• WHAT THIS TASK INVOLVES
Repeat exactly, and only, the lines of the entries below from the one with "pink circle at (666, 835): moved 6 px down" through the one with "green cross at", both ends included.

• INFORMATION GIVEN
__________________________________________________
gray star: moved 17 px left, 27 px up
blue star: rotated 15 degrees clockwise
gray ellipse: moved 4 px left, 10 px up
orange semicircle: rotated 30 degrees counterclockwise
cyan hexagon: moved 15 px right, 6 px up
__________________________________________________
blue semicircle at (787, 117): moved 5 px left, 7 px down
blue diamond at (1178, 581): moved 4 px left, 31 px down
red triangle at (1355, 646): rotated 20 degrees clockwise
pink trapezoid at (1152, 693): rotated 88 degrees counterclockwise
__________________________________________________
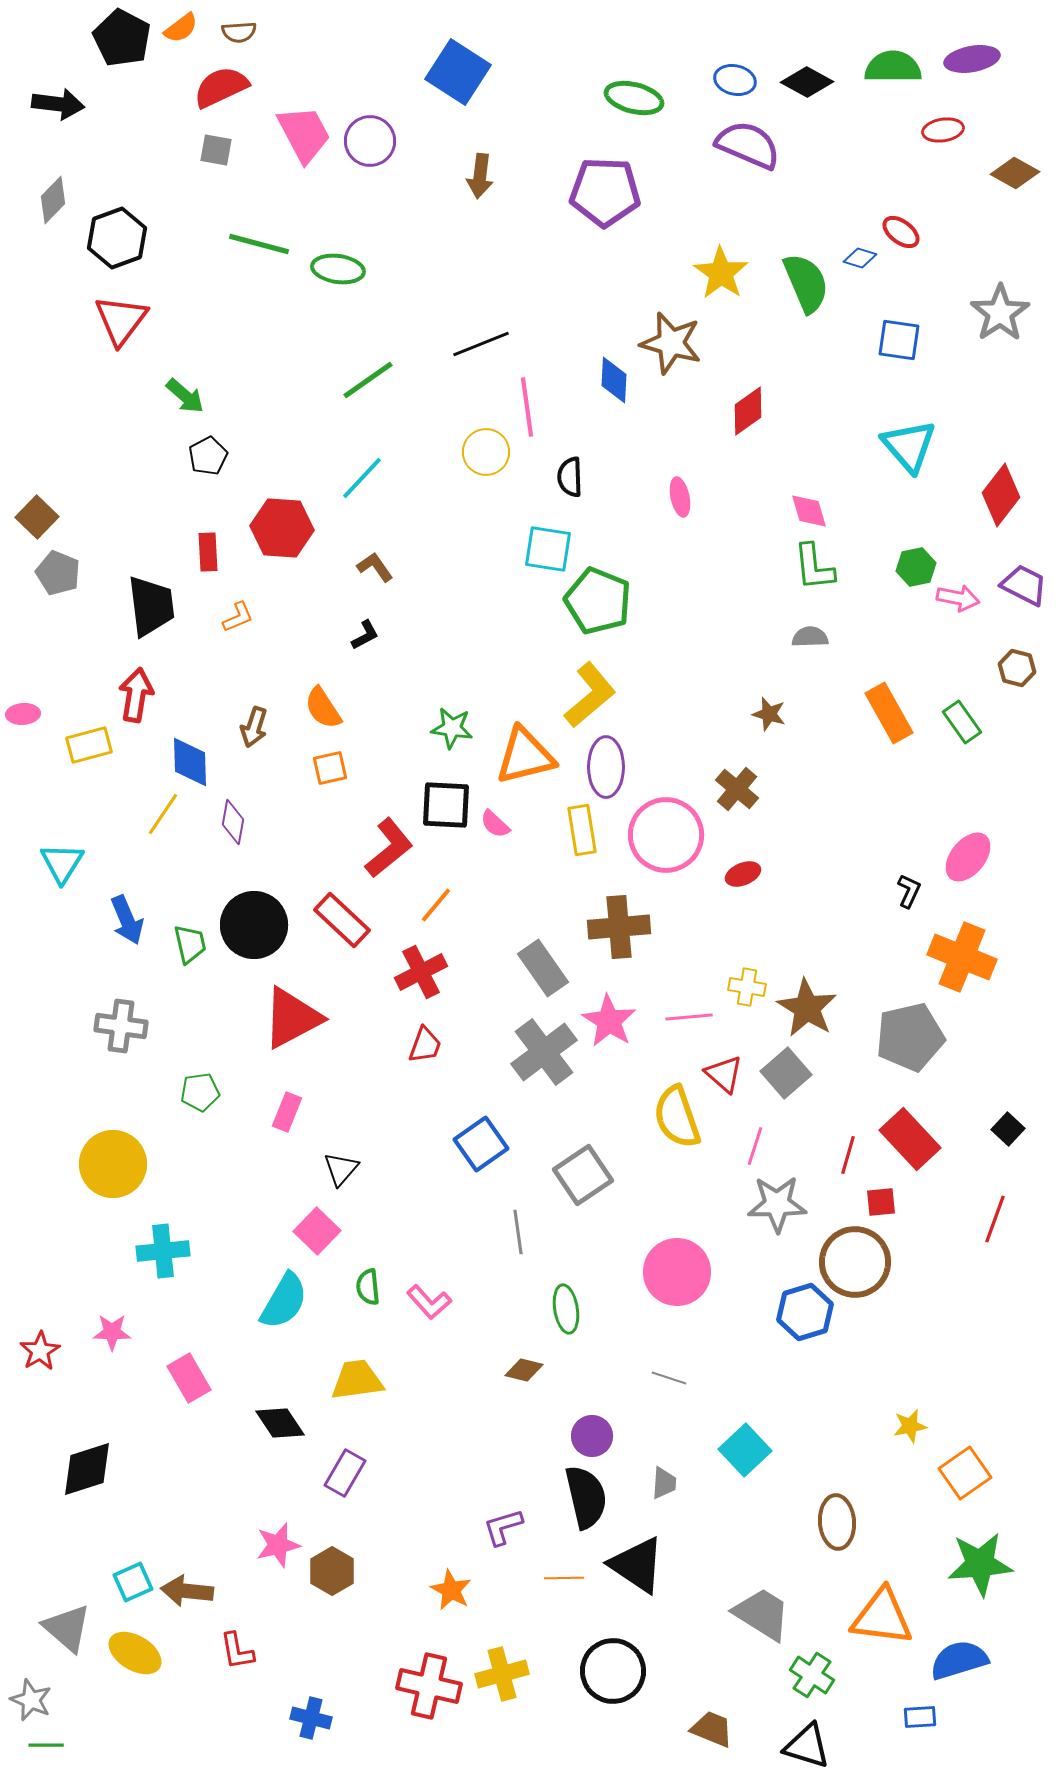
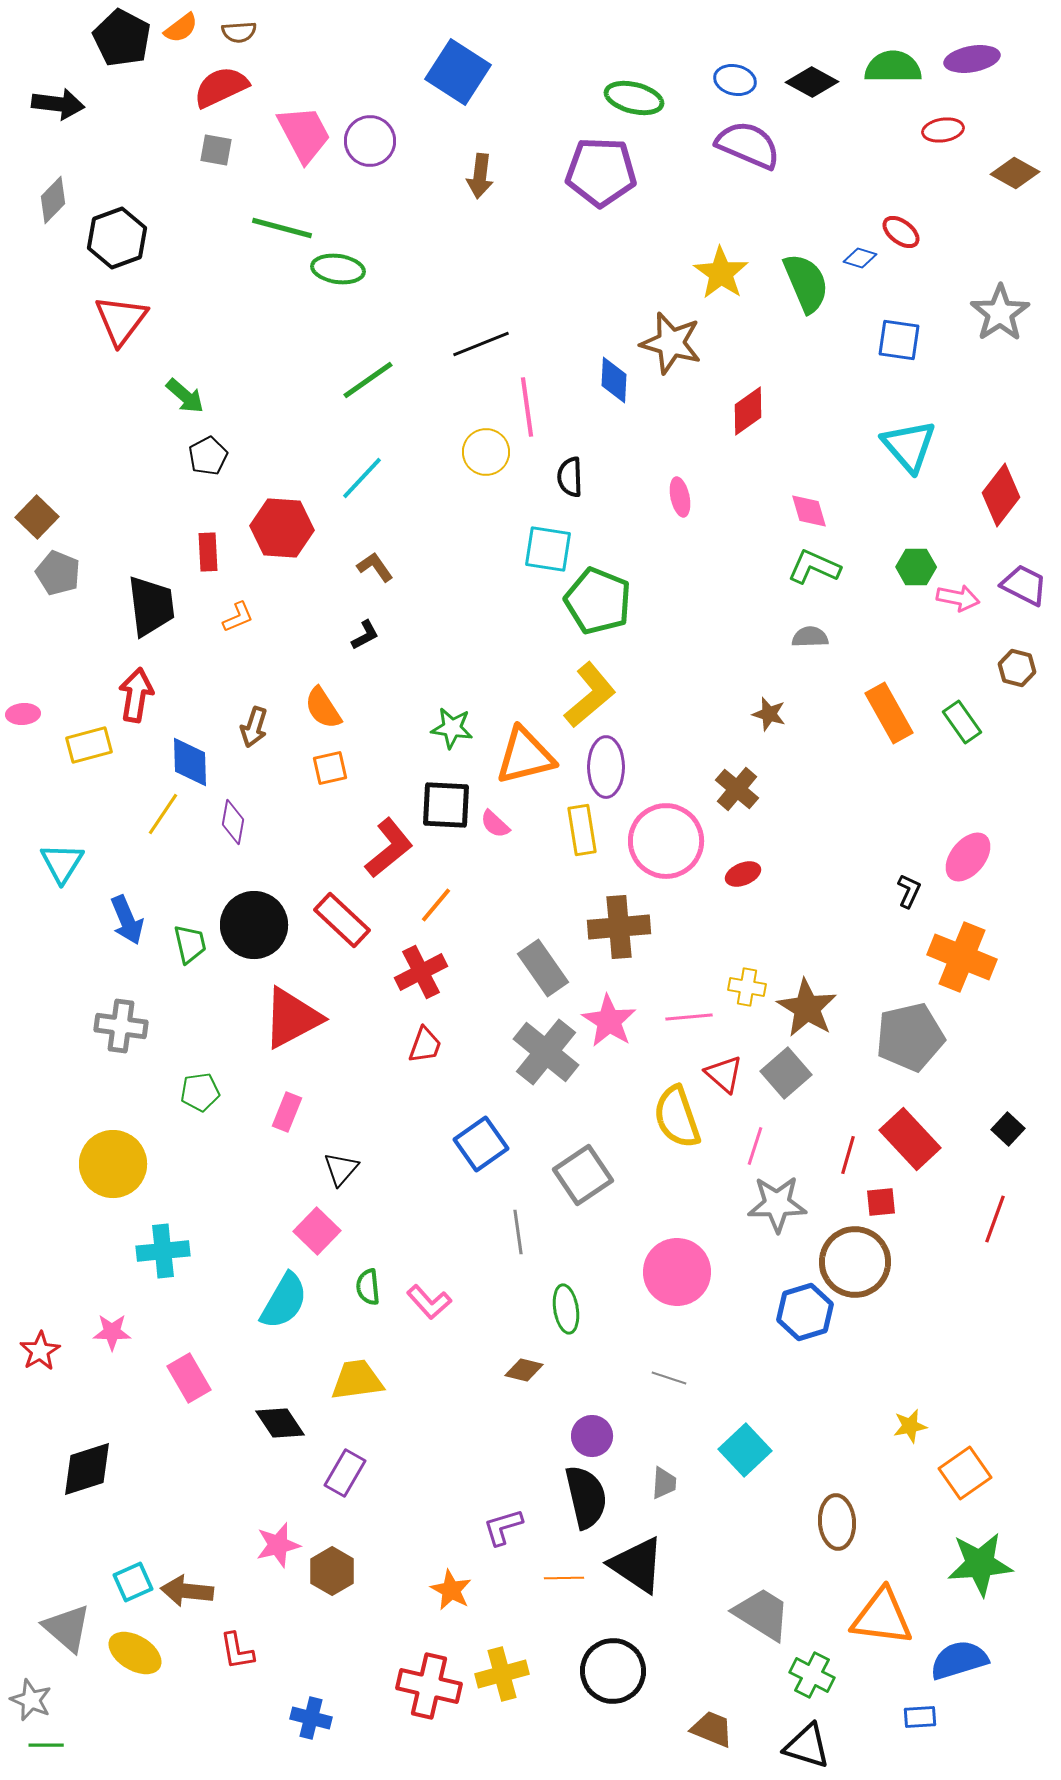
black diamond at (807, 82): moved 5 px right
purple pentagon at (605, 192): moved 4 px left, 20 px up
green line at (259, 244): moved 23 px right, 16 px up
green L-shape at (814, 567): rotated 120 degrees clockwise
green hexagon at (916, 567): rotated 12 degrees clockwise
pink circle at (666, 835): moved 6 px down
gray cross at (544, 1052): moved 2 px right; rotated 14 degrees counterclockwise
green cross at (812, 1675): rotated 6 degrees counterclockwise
__________________________________________________
• TASK OUTPUT
pink circle at (666, 835): moved 6 px down
gray cross at (544, 1052): moved 2 px right; rotated 14 degrees counterclockwise
green cross at (812, 1675): rotated 6 degrees counterclockwise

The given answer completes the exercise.